TRY IT: Could the lines from the top of the material to the line that contains "none -> tan 1x2 brick [258,135,368,250]" be retyped exactly, both included and pictures omitted?

DATASET ENTRIES:
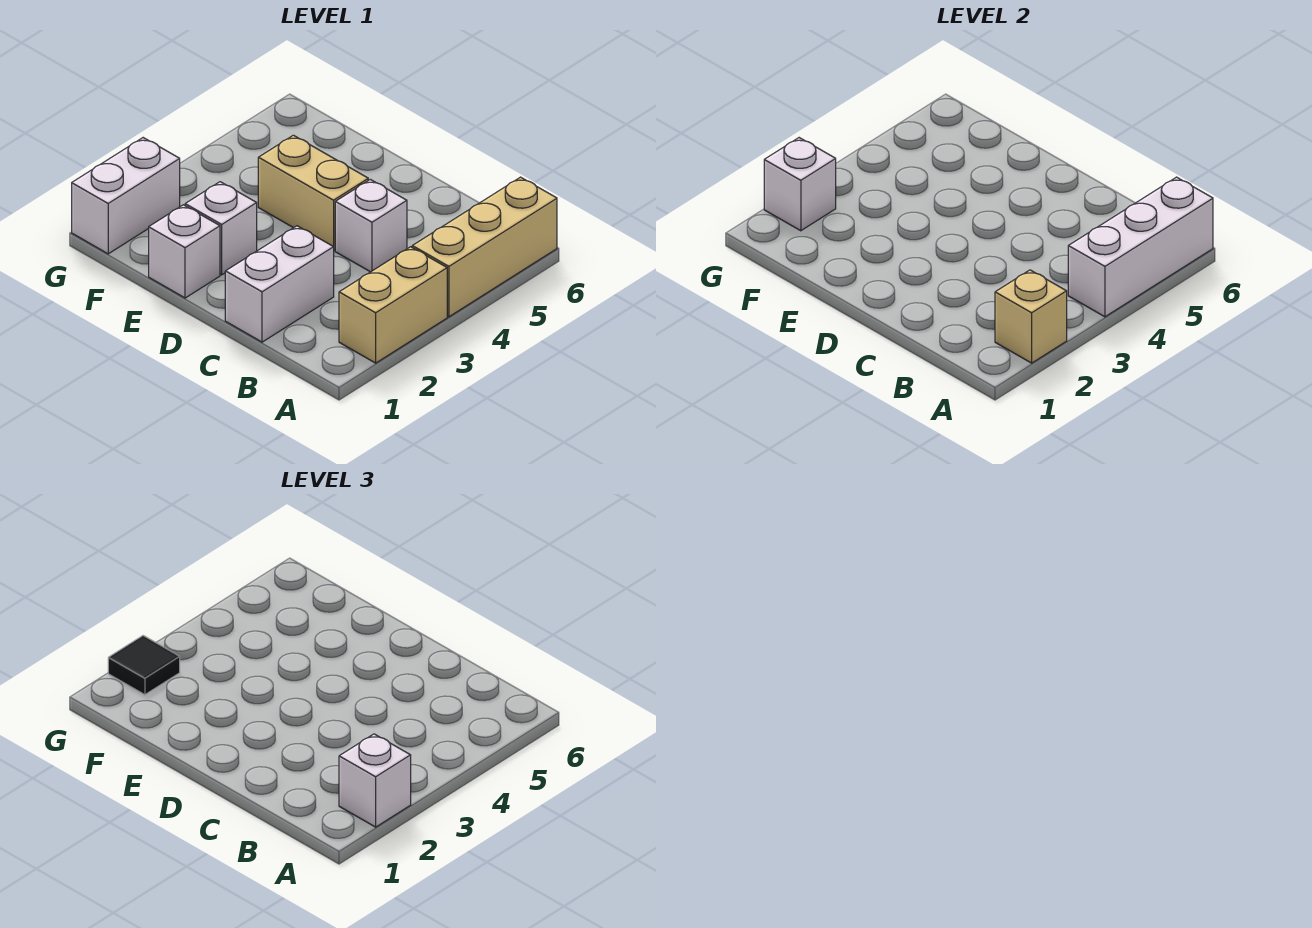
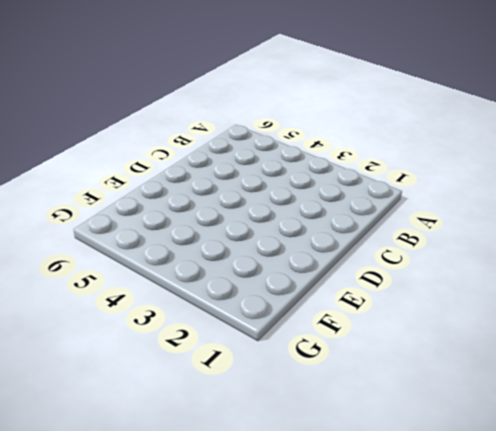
none -> tan 1x2 brick [339,247,447,363]
none -> tan 1x3 brick [412,177,557,317]
none -> white 1x2 brick [225,226,334,342]

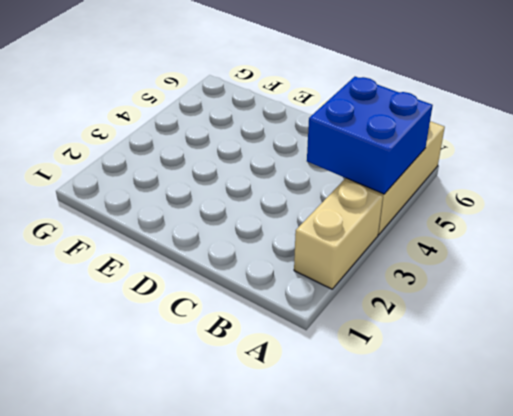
blue 2x2 brick [307,77,433,194] -> white 1x3 brick [1068,177,1213,317]
none -> white 1x2 brick [225,226,334,342]
none -> white 1x1 brick [335,179,407,272]
none -> tan 1x2 brick [258,135,368,250]

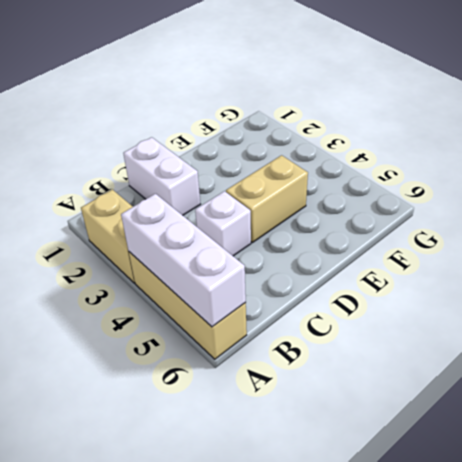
none -> white 1x1 brick [149,205,220,298]
none -> white 1x1 brick [185,182,257,275]
none -> white 1x2 brick [72,138,180,254]

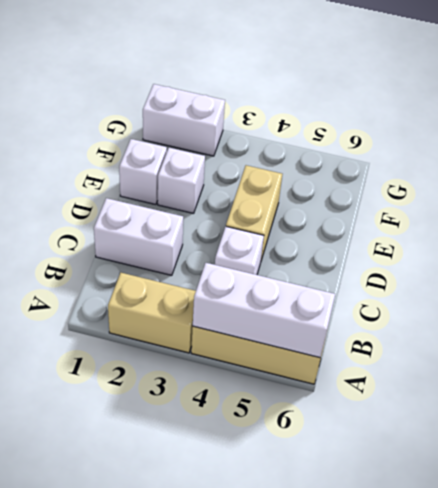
none -> tan 1x1 brick [995,270,1067,363]
none -> white 1x1 brick [764,138,836,231]
none -> white 1x1 brick [339,734,411,827]

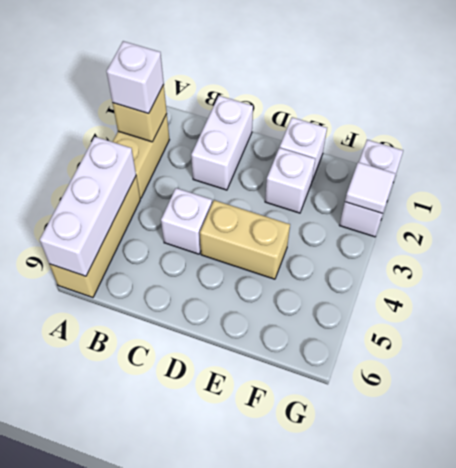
white 1x1 tile [345,162,396,214] -> white 1x1 brick [764,138,836,231]
none -> black 1x1 tile [108,636,180,695]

TASK SOLUTION:
none -> tan 1x2 brick [339,247,447,363]
none -> tan 1x3 brick [412,177,557,317]
none -> white 1x2 brick [225,226,334,342]

blue 2x2 brick [307,77,433,194] -> white 1x3 brick [1068,177,1213,317]
none -> white 1x2 brick [225,226,334,342]
none -> white 1x1 brick [335,179,407,272]
none -> tan 1x2 brick [258,135,368,250]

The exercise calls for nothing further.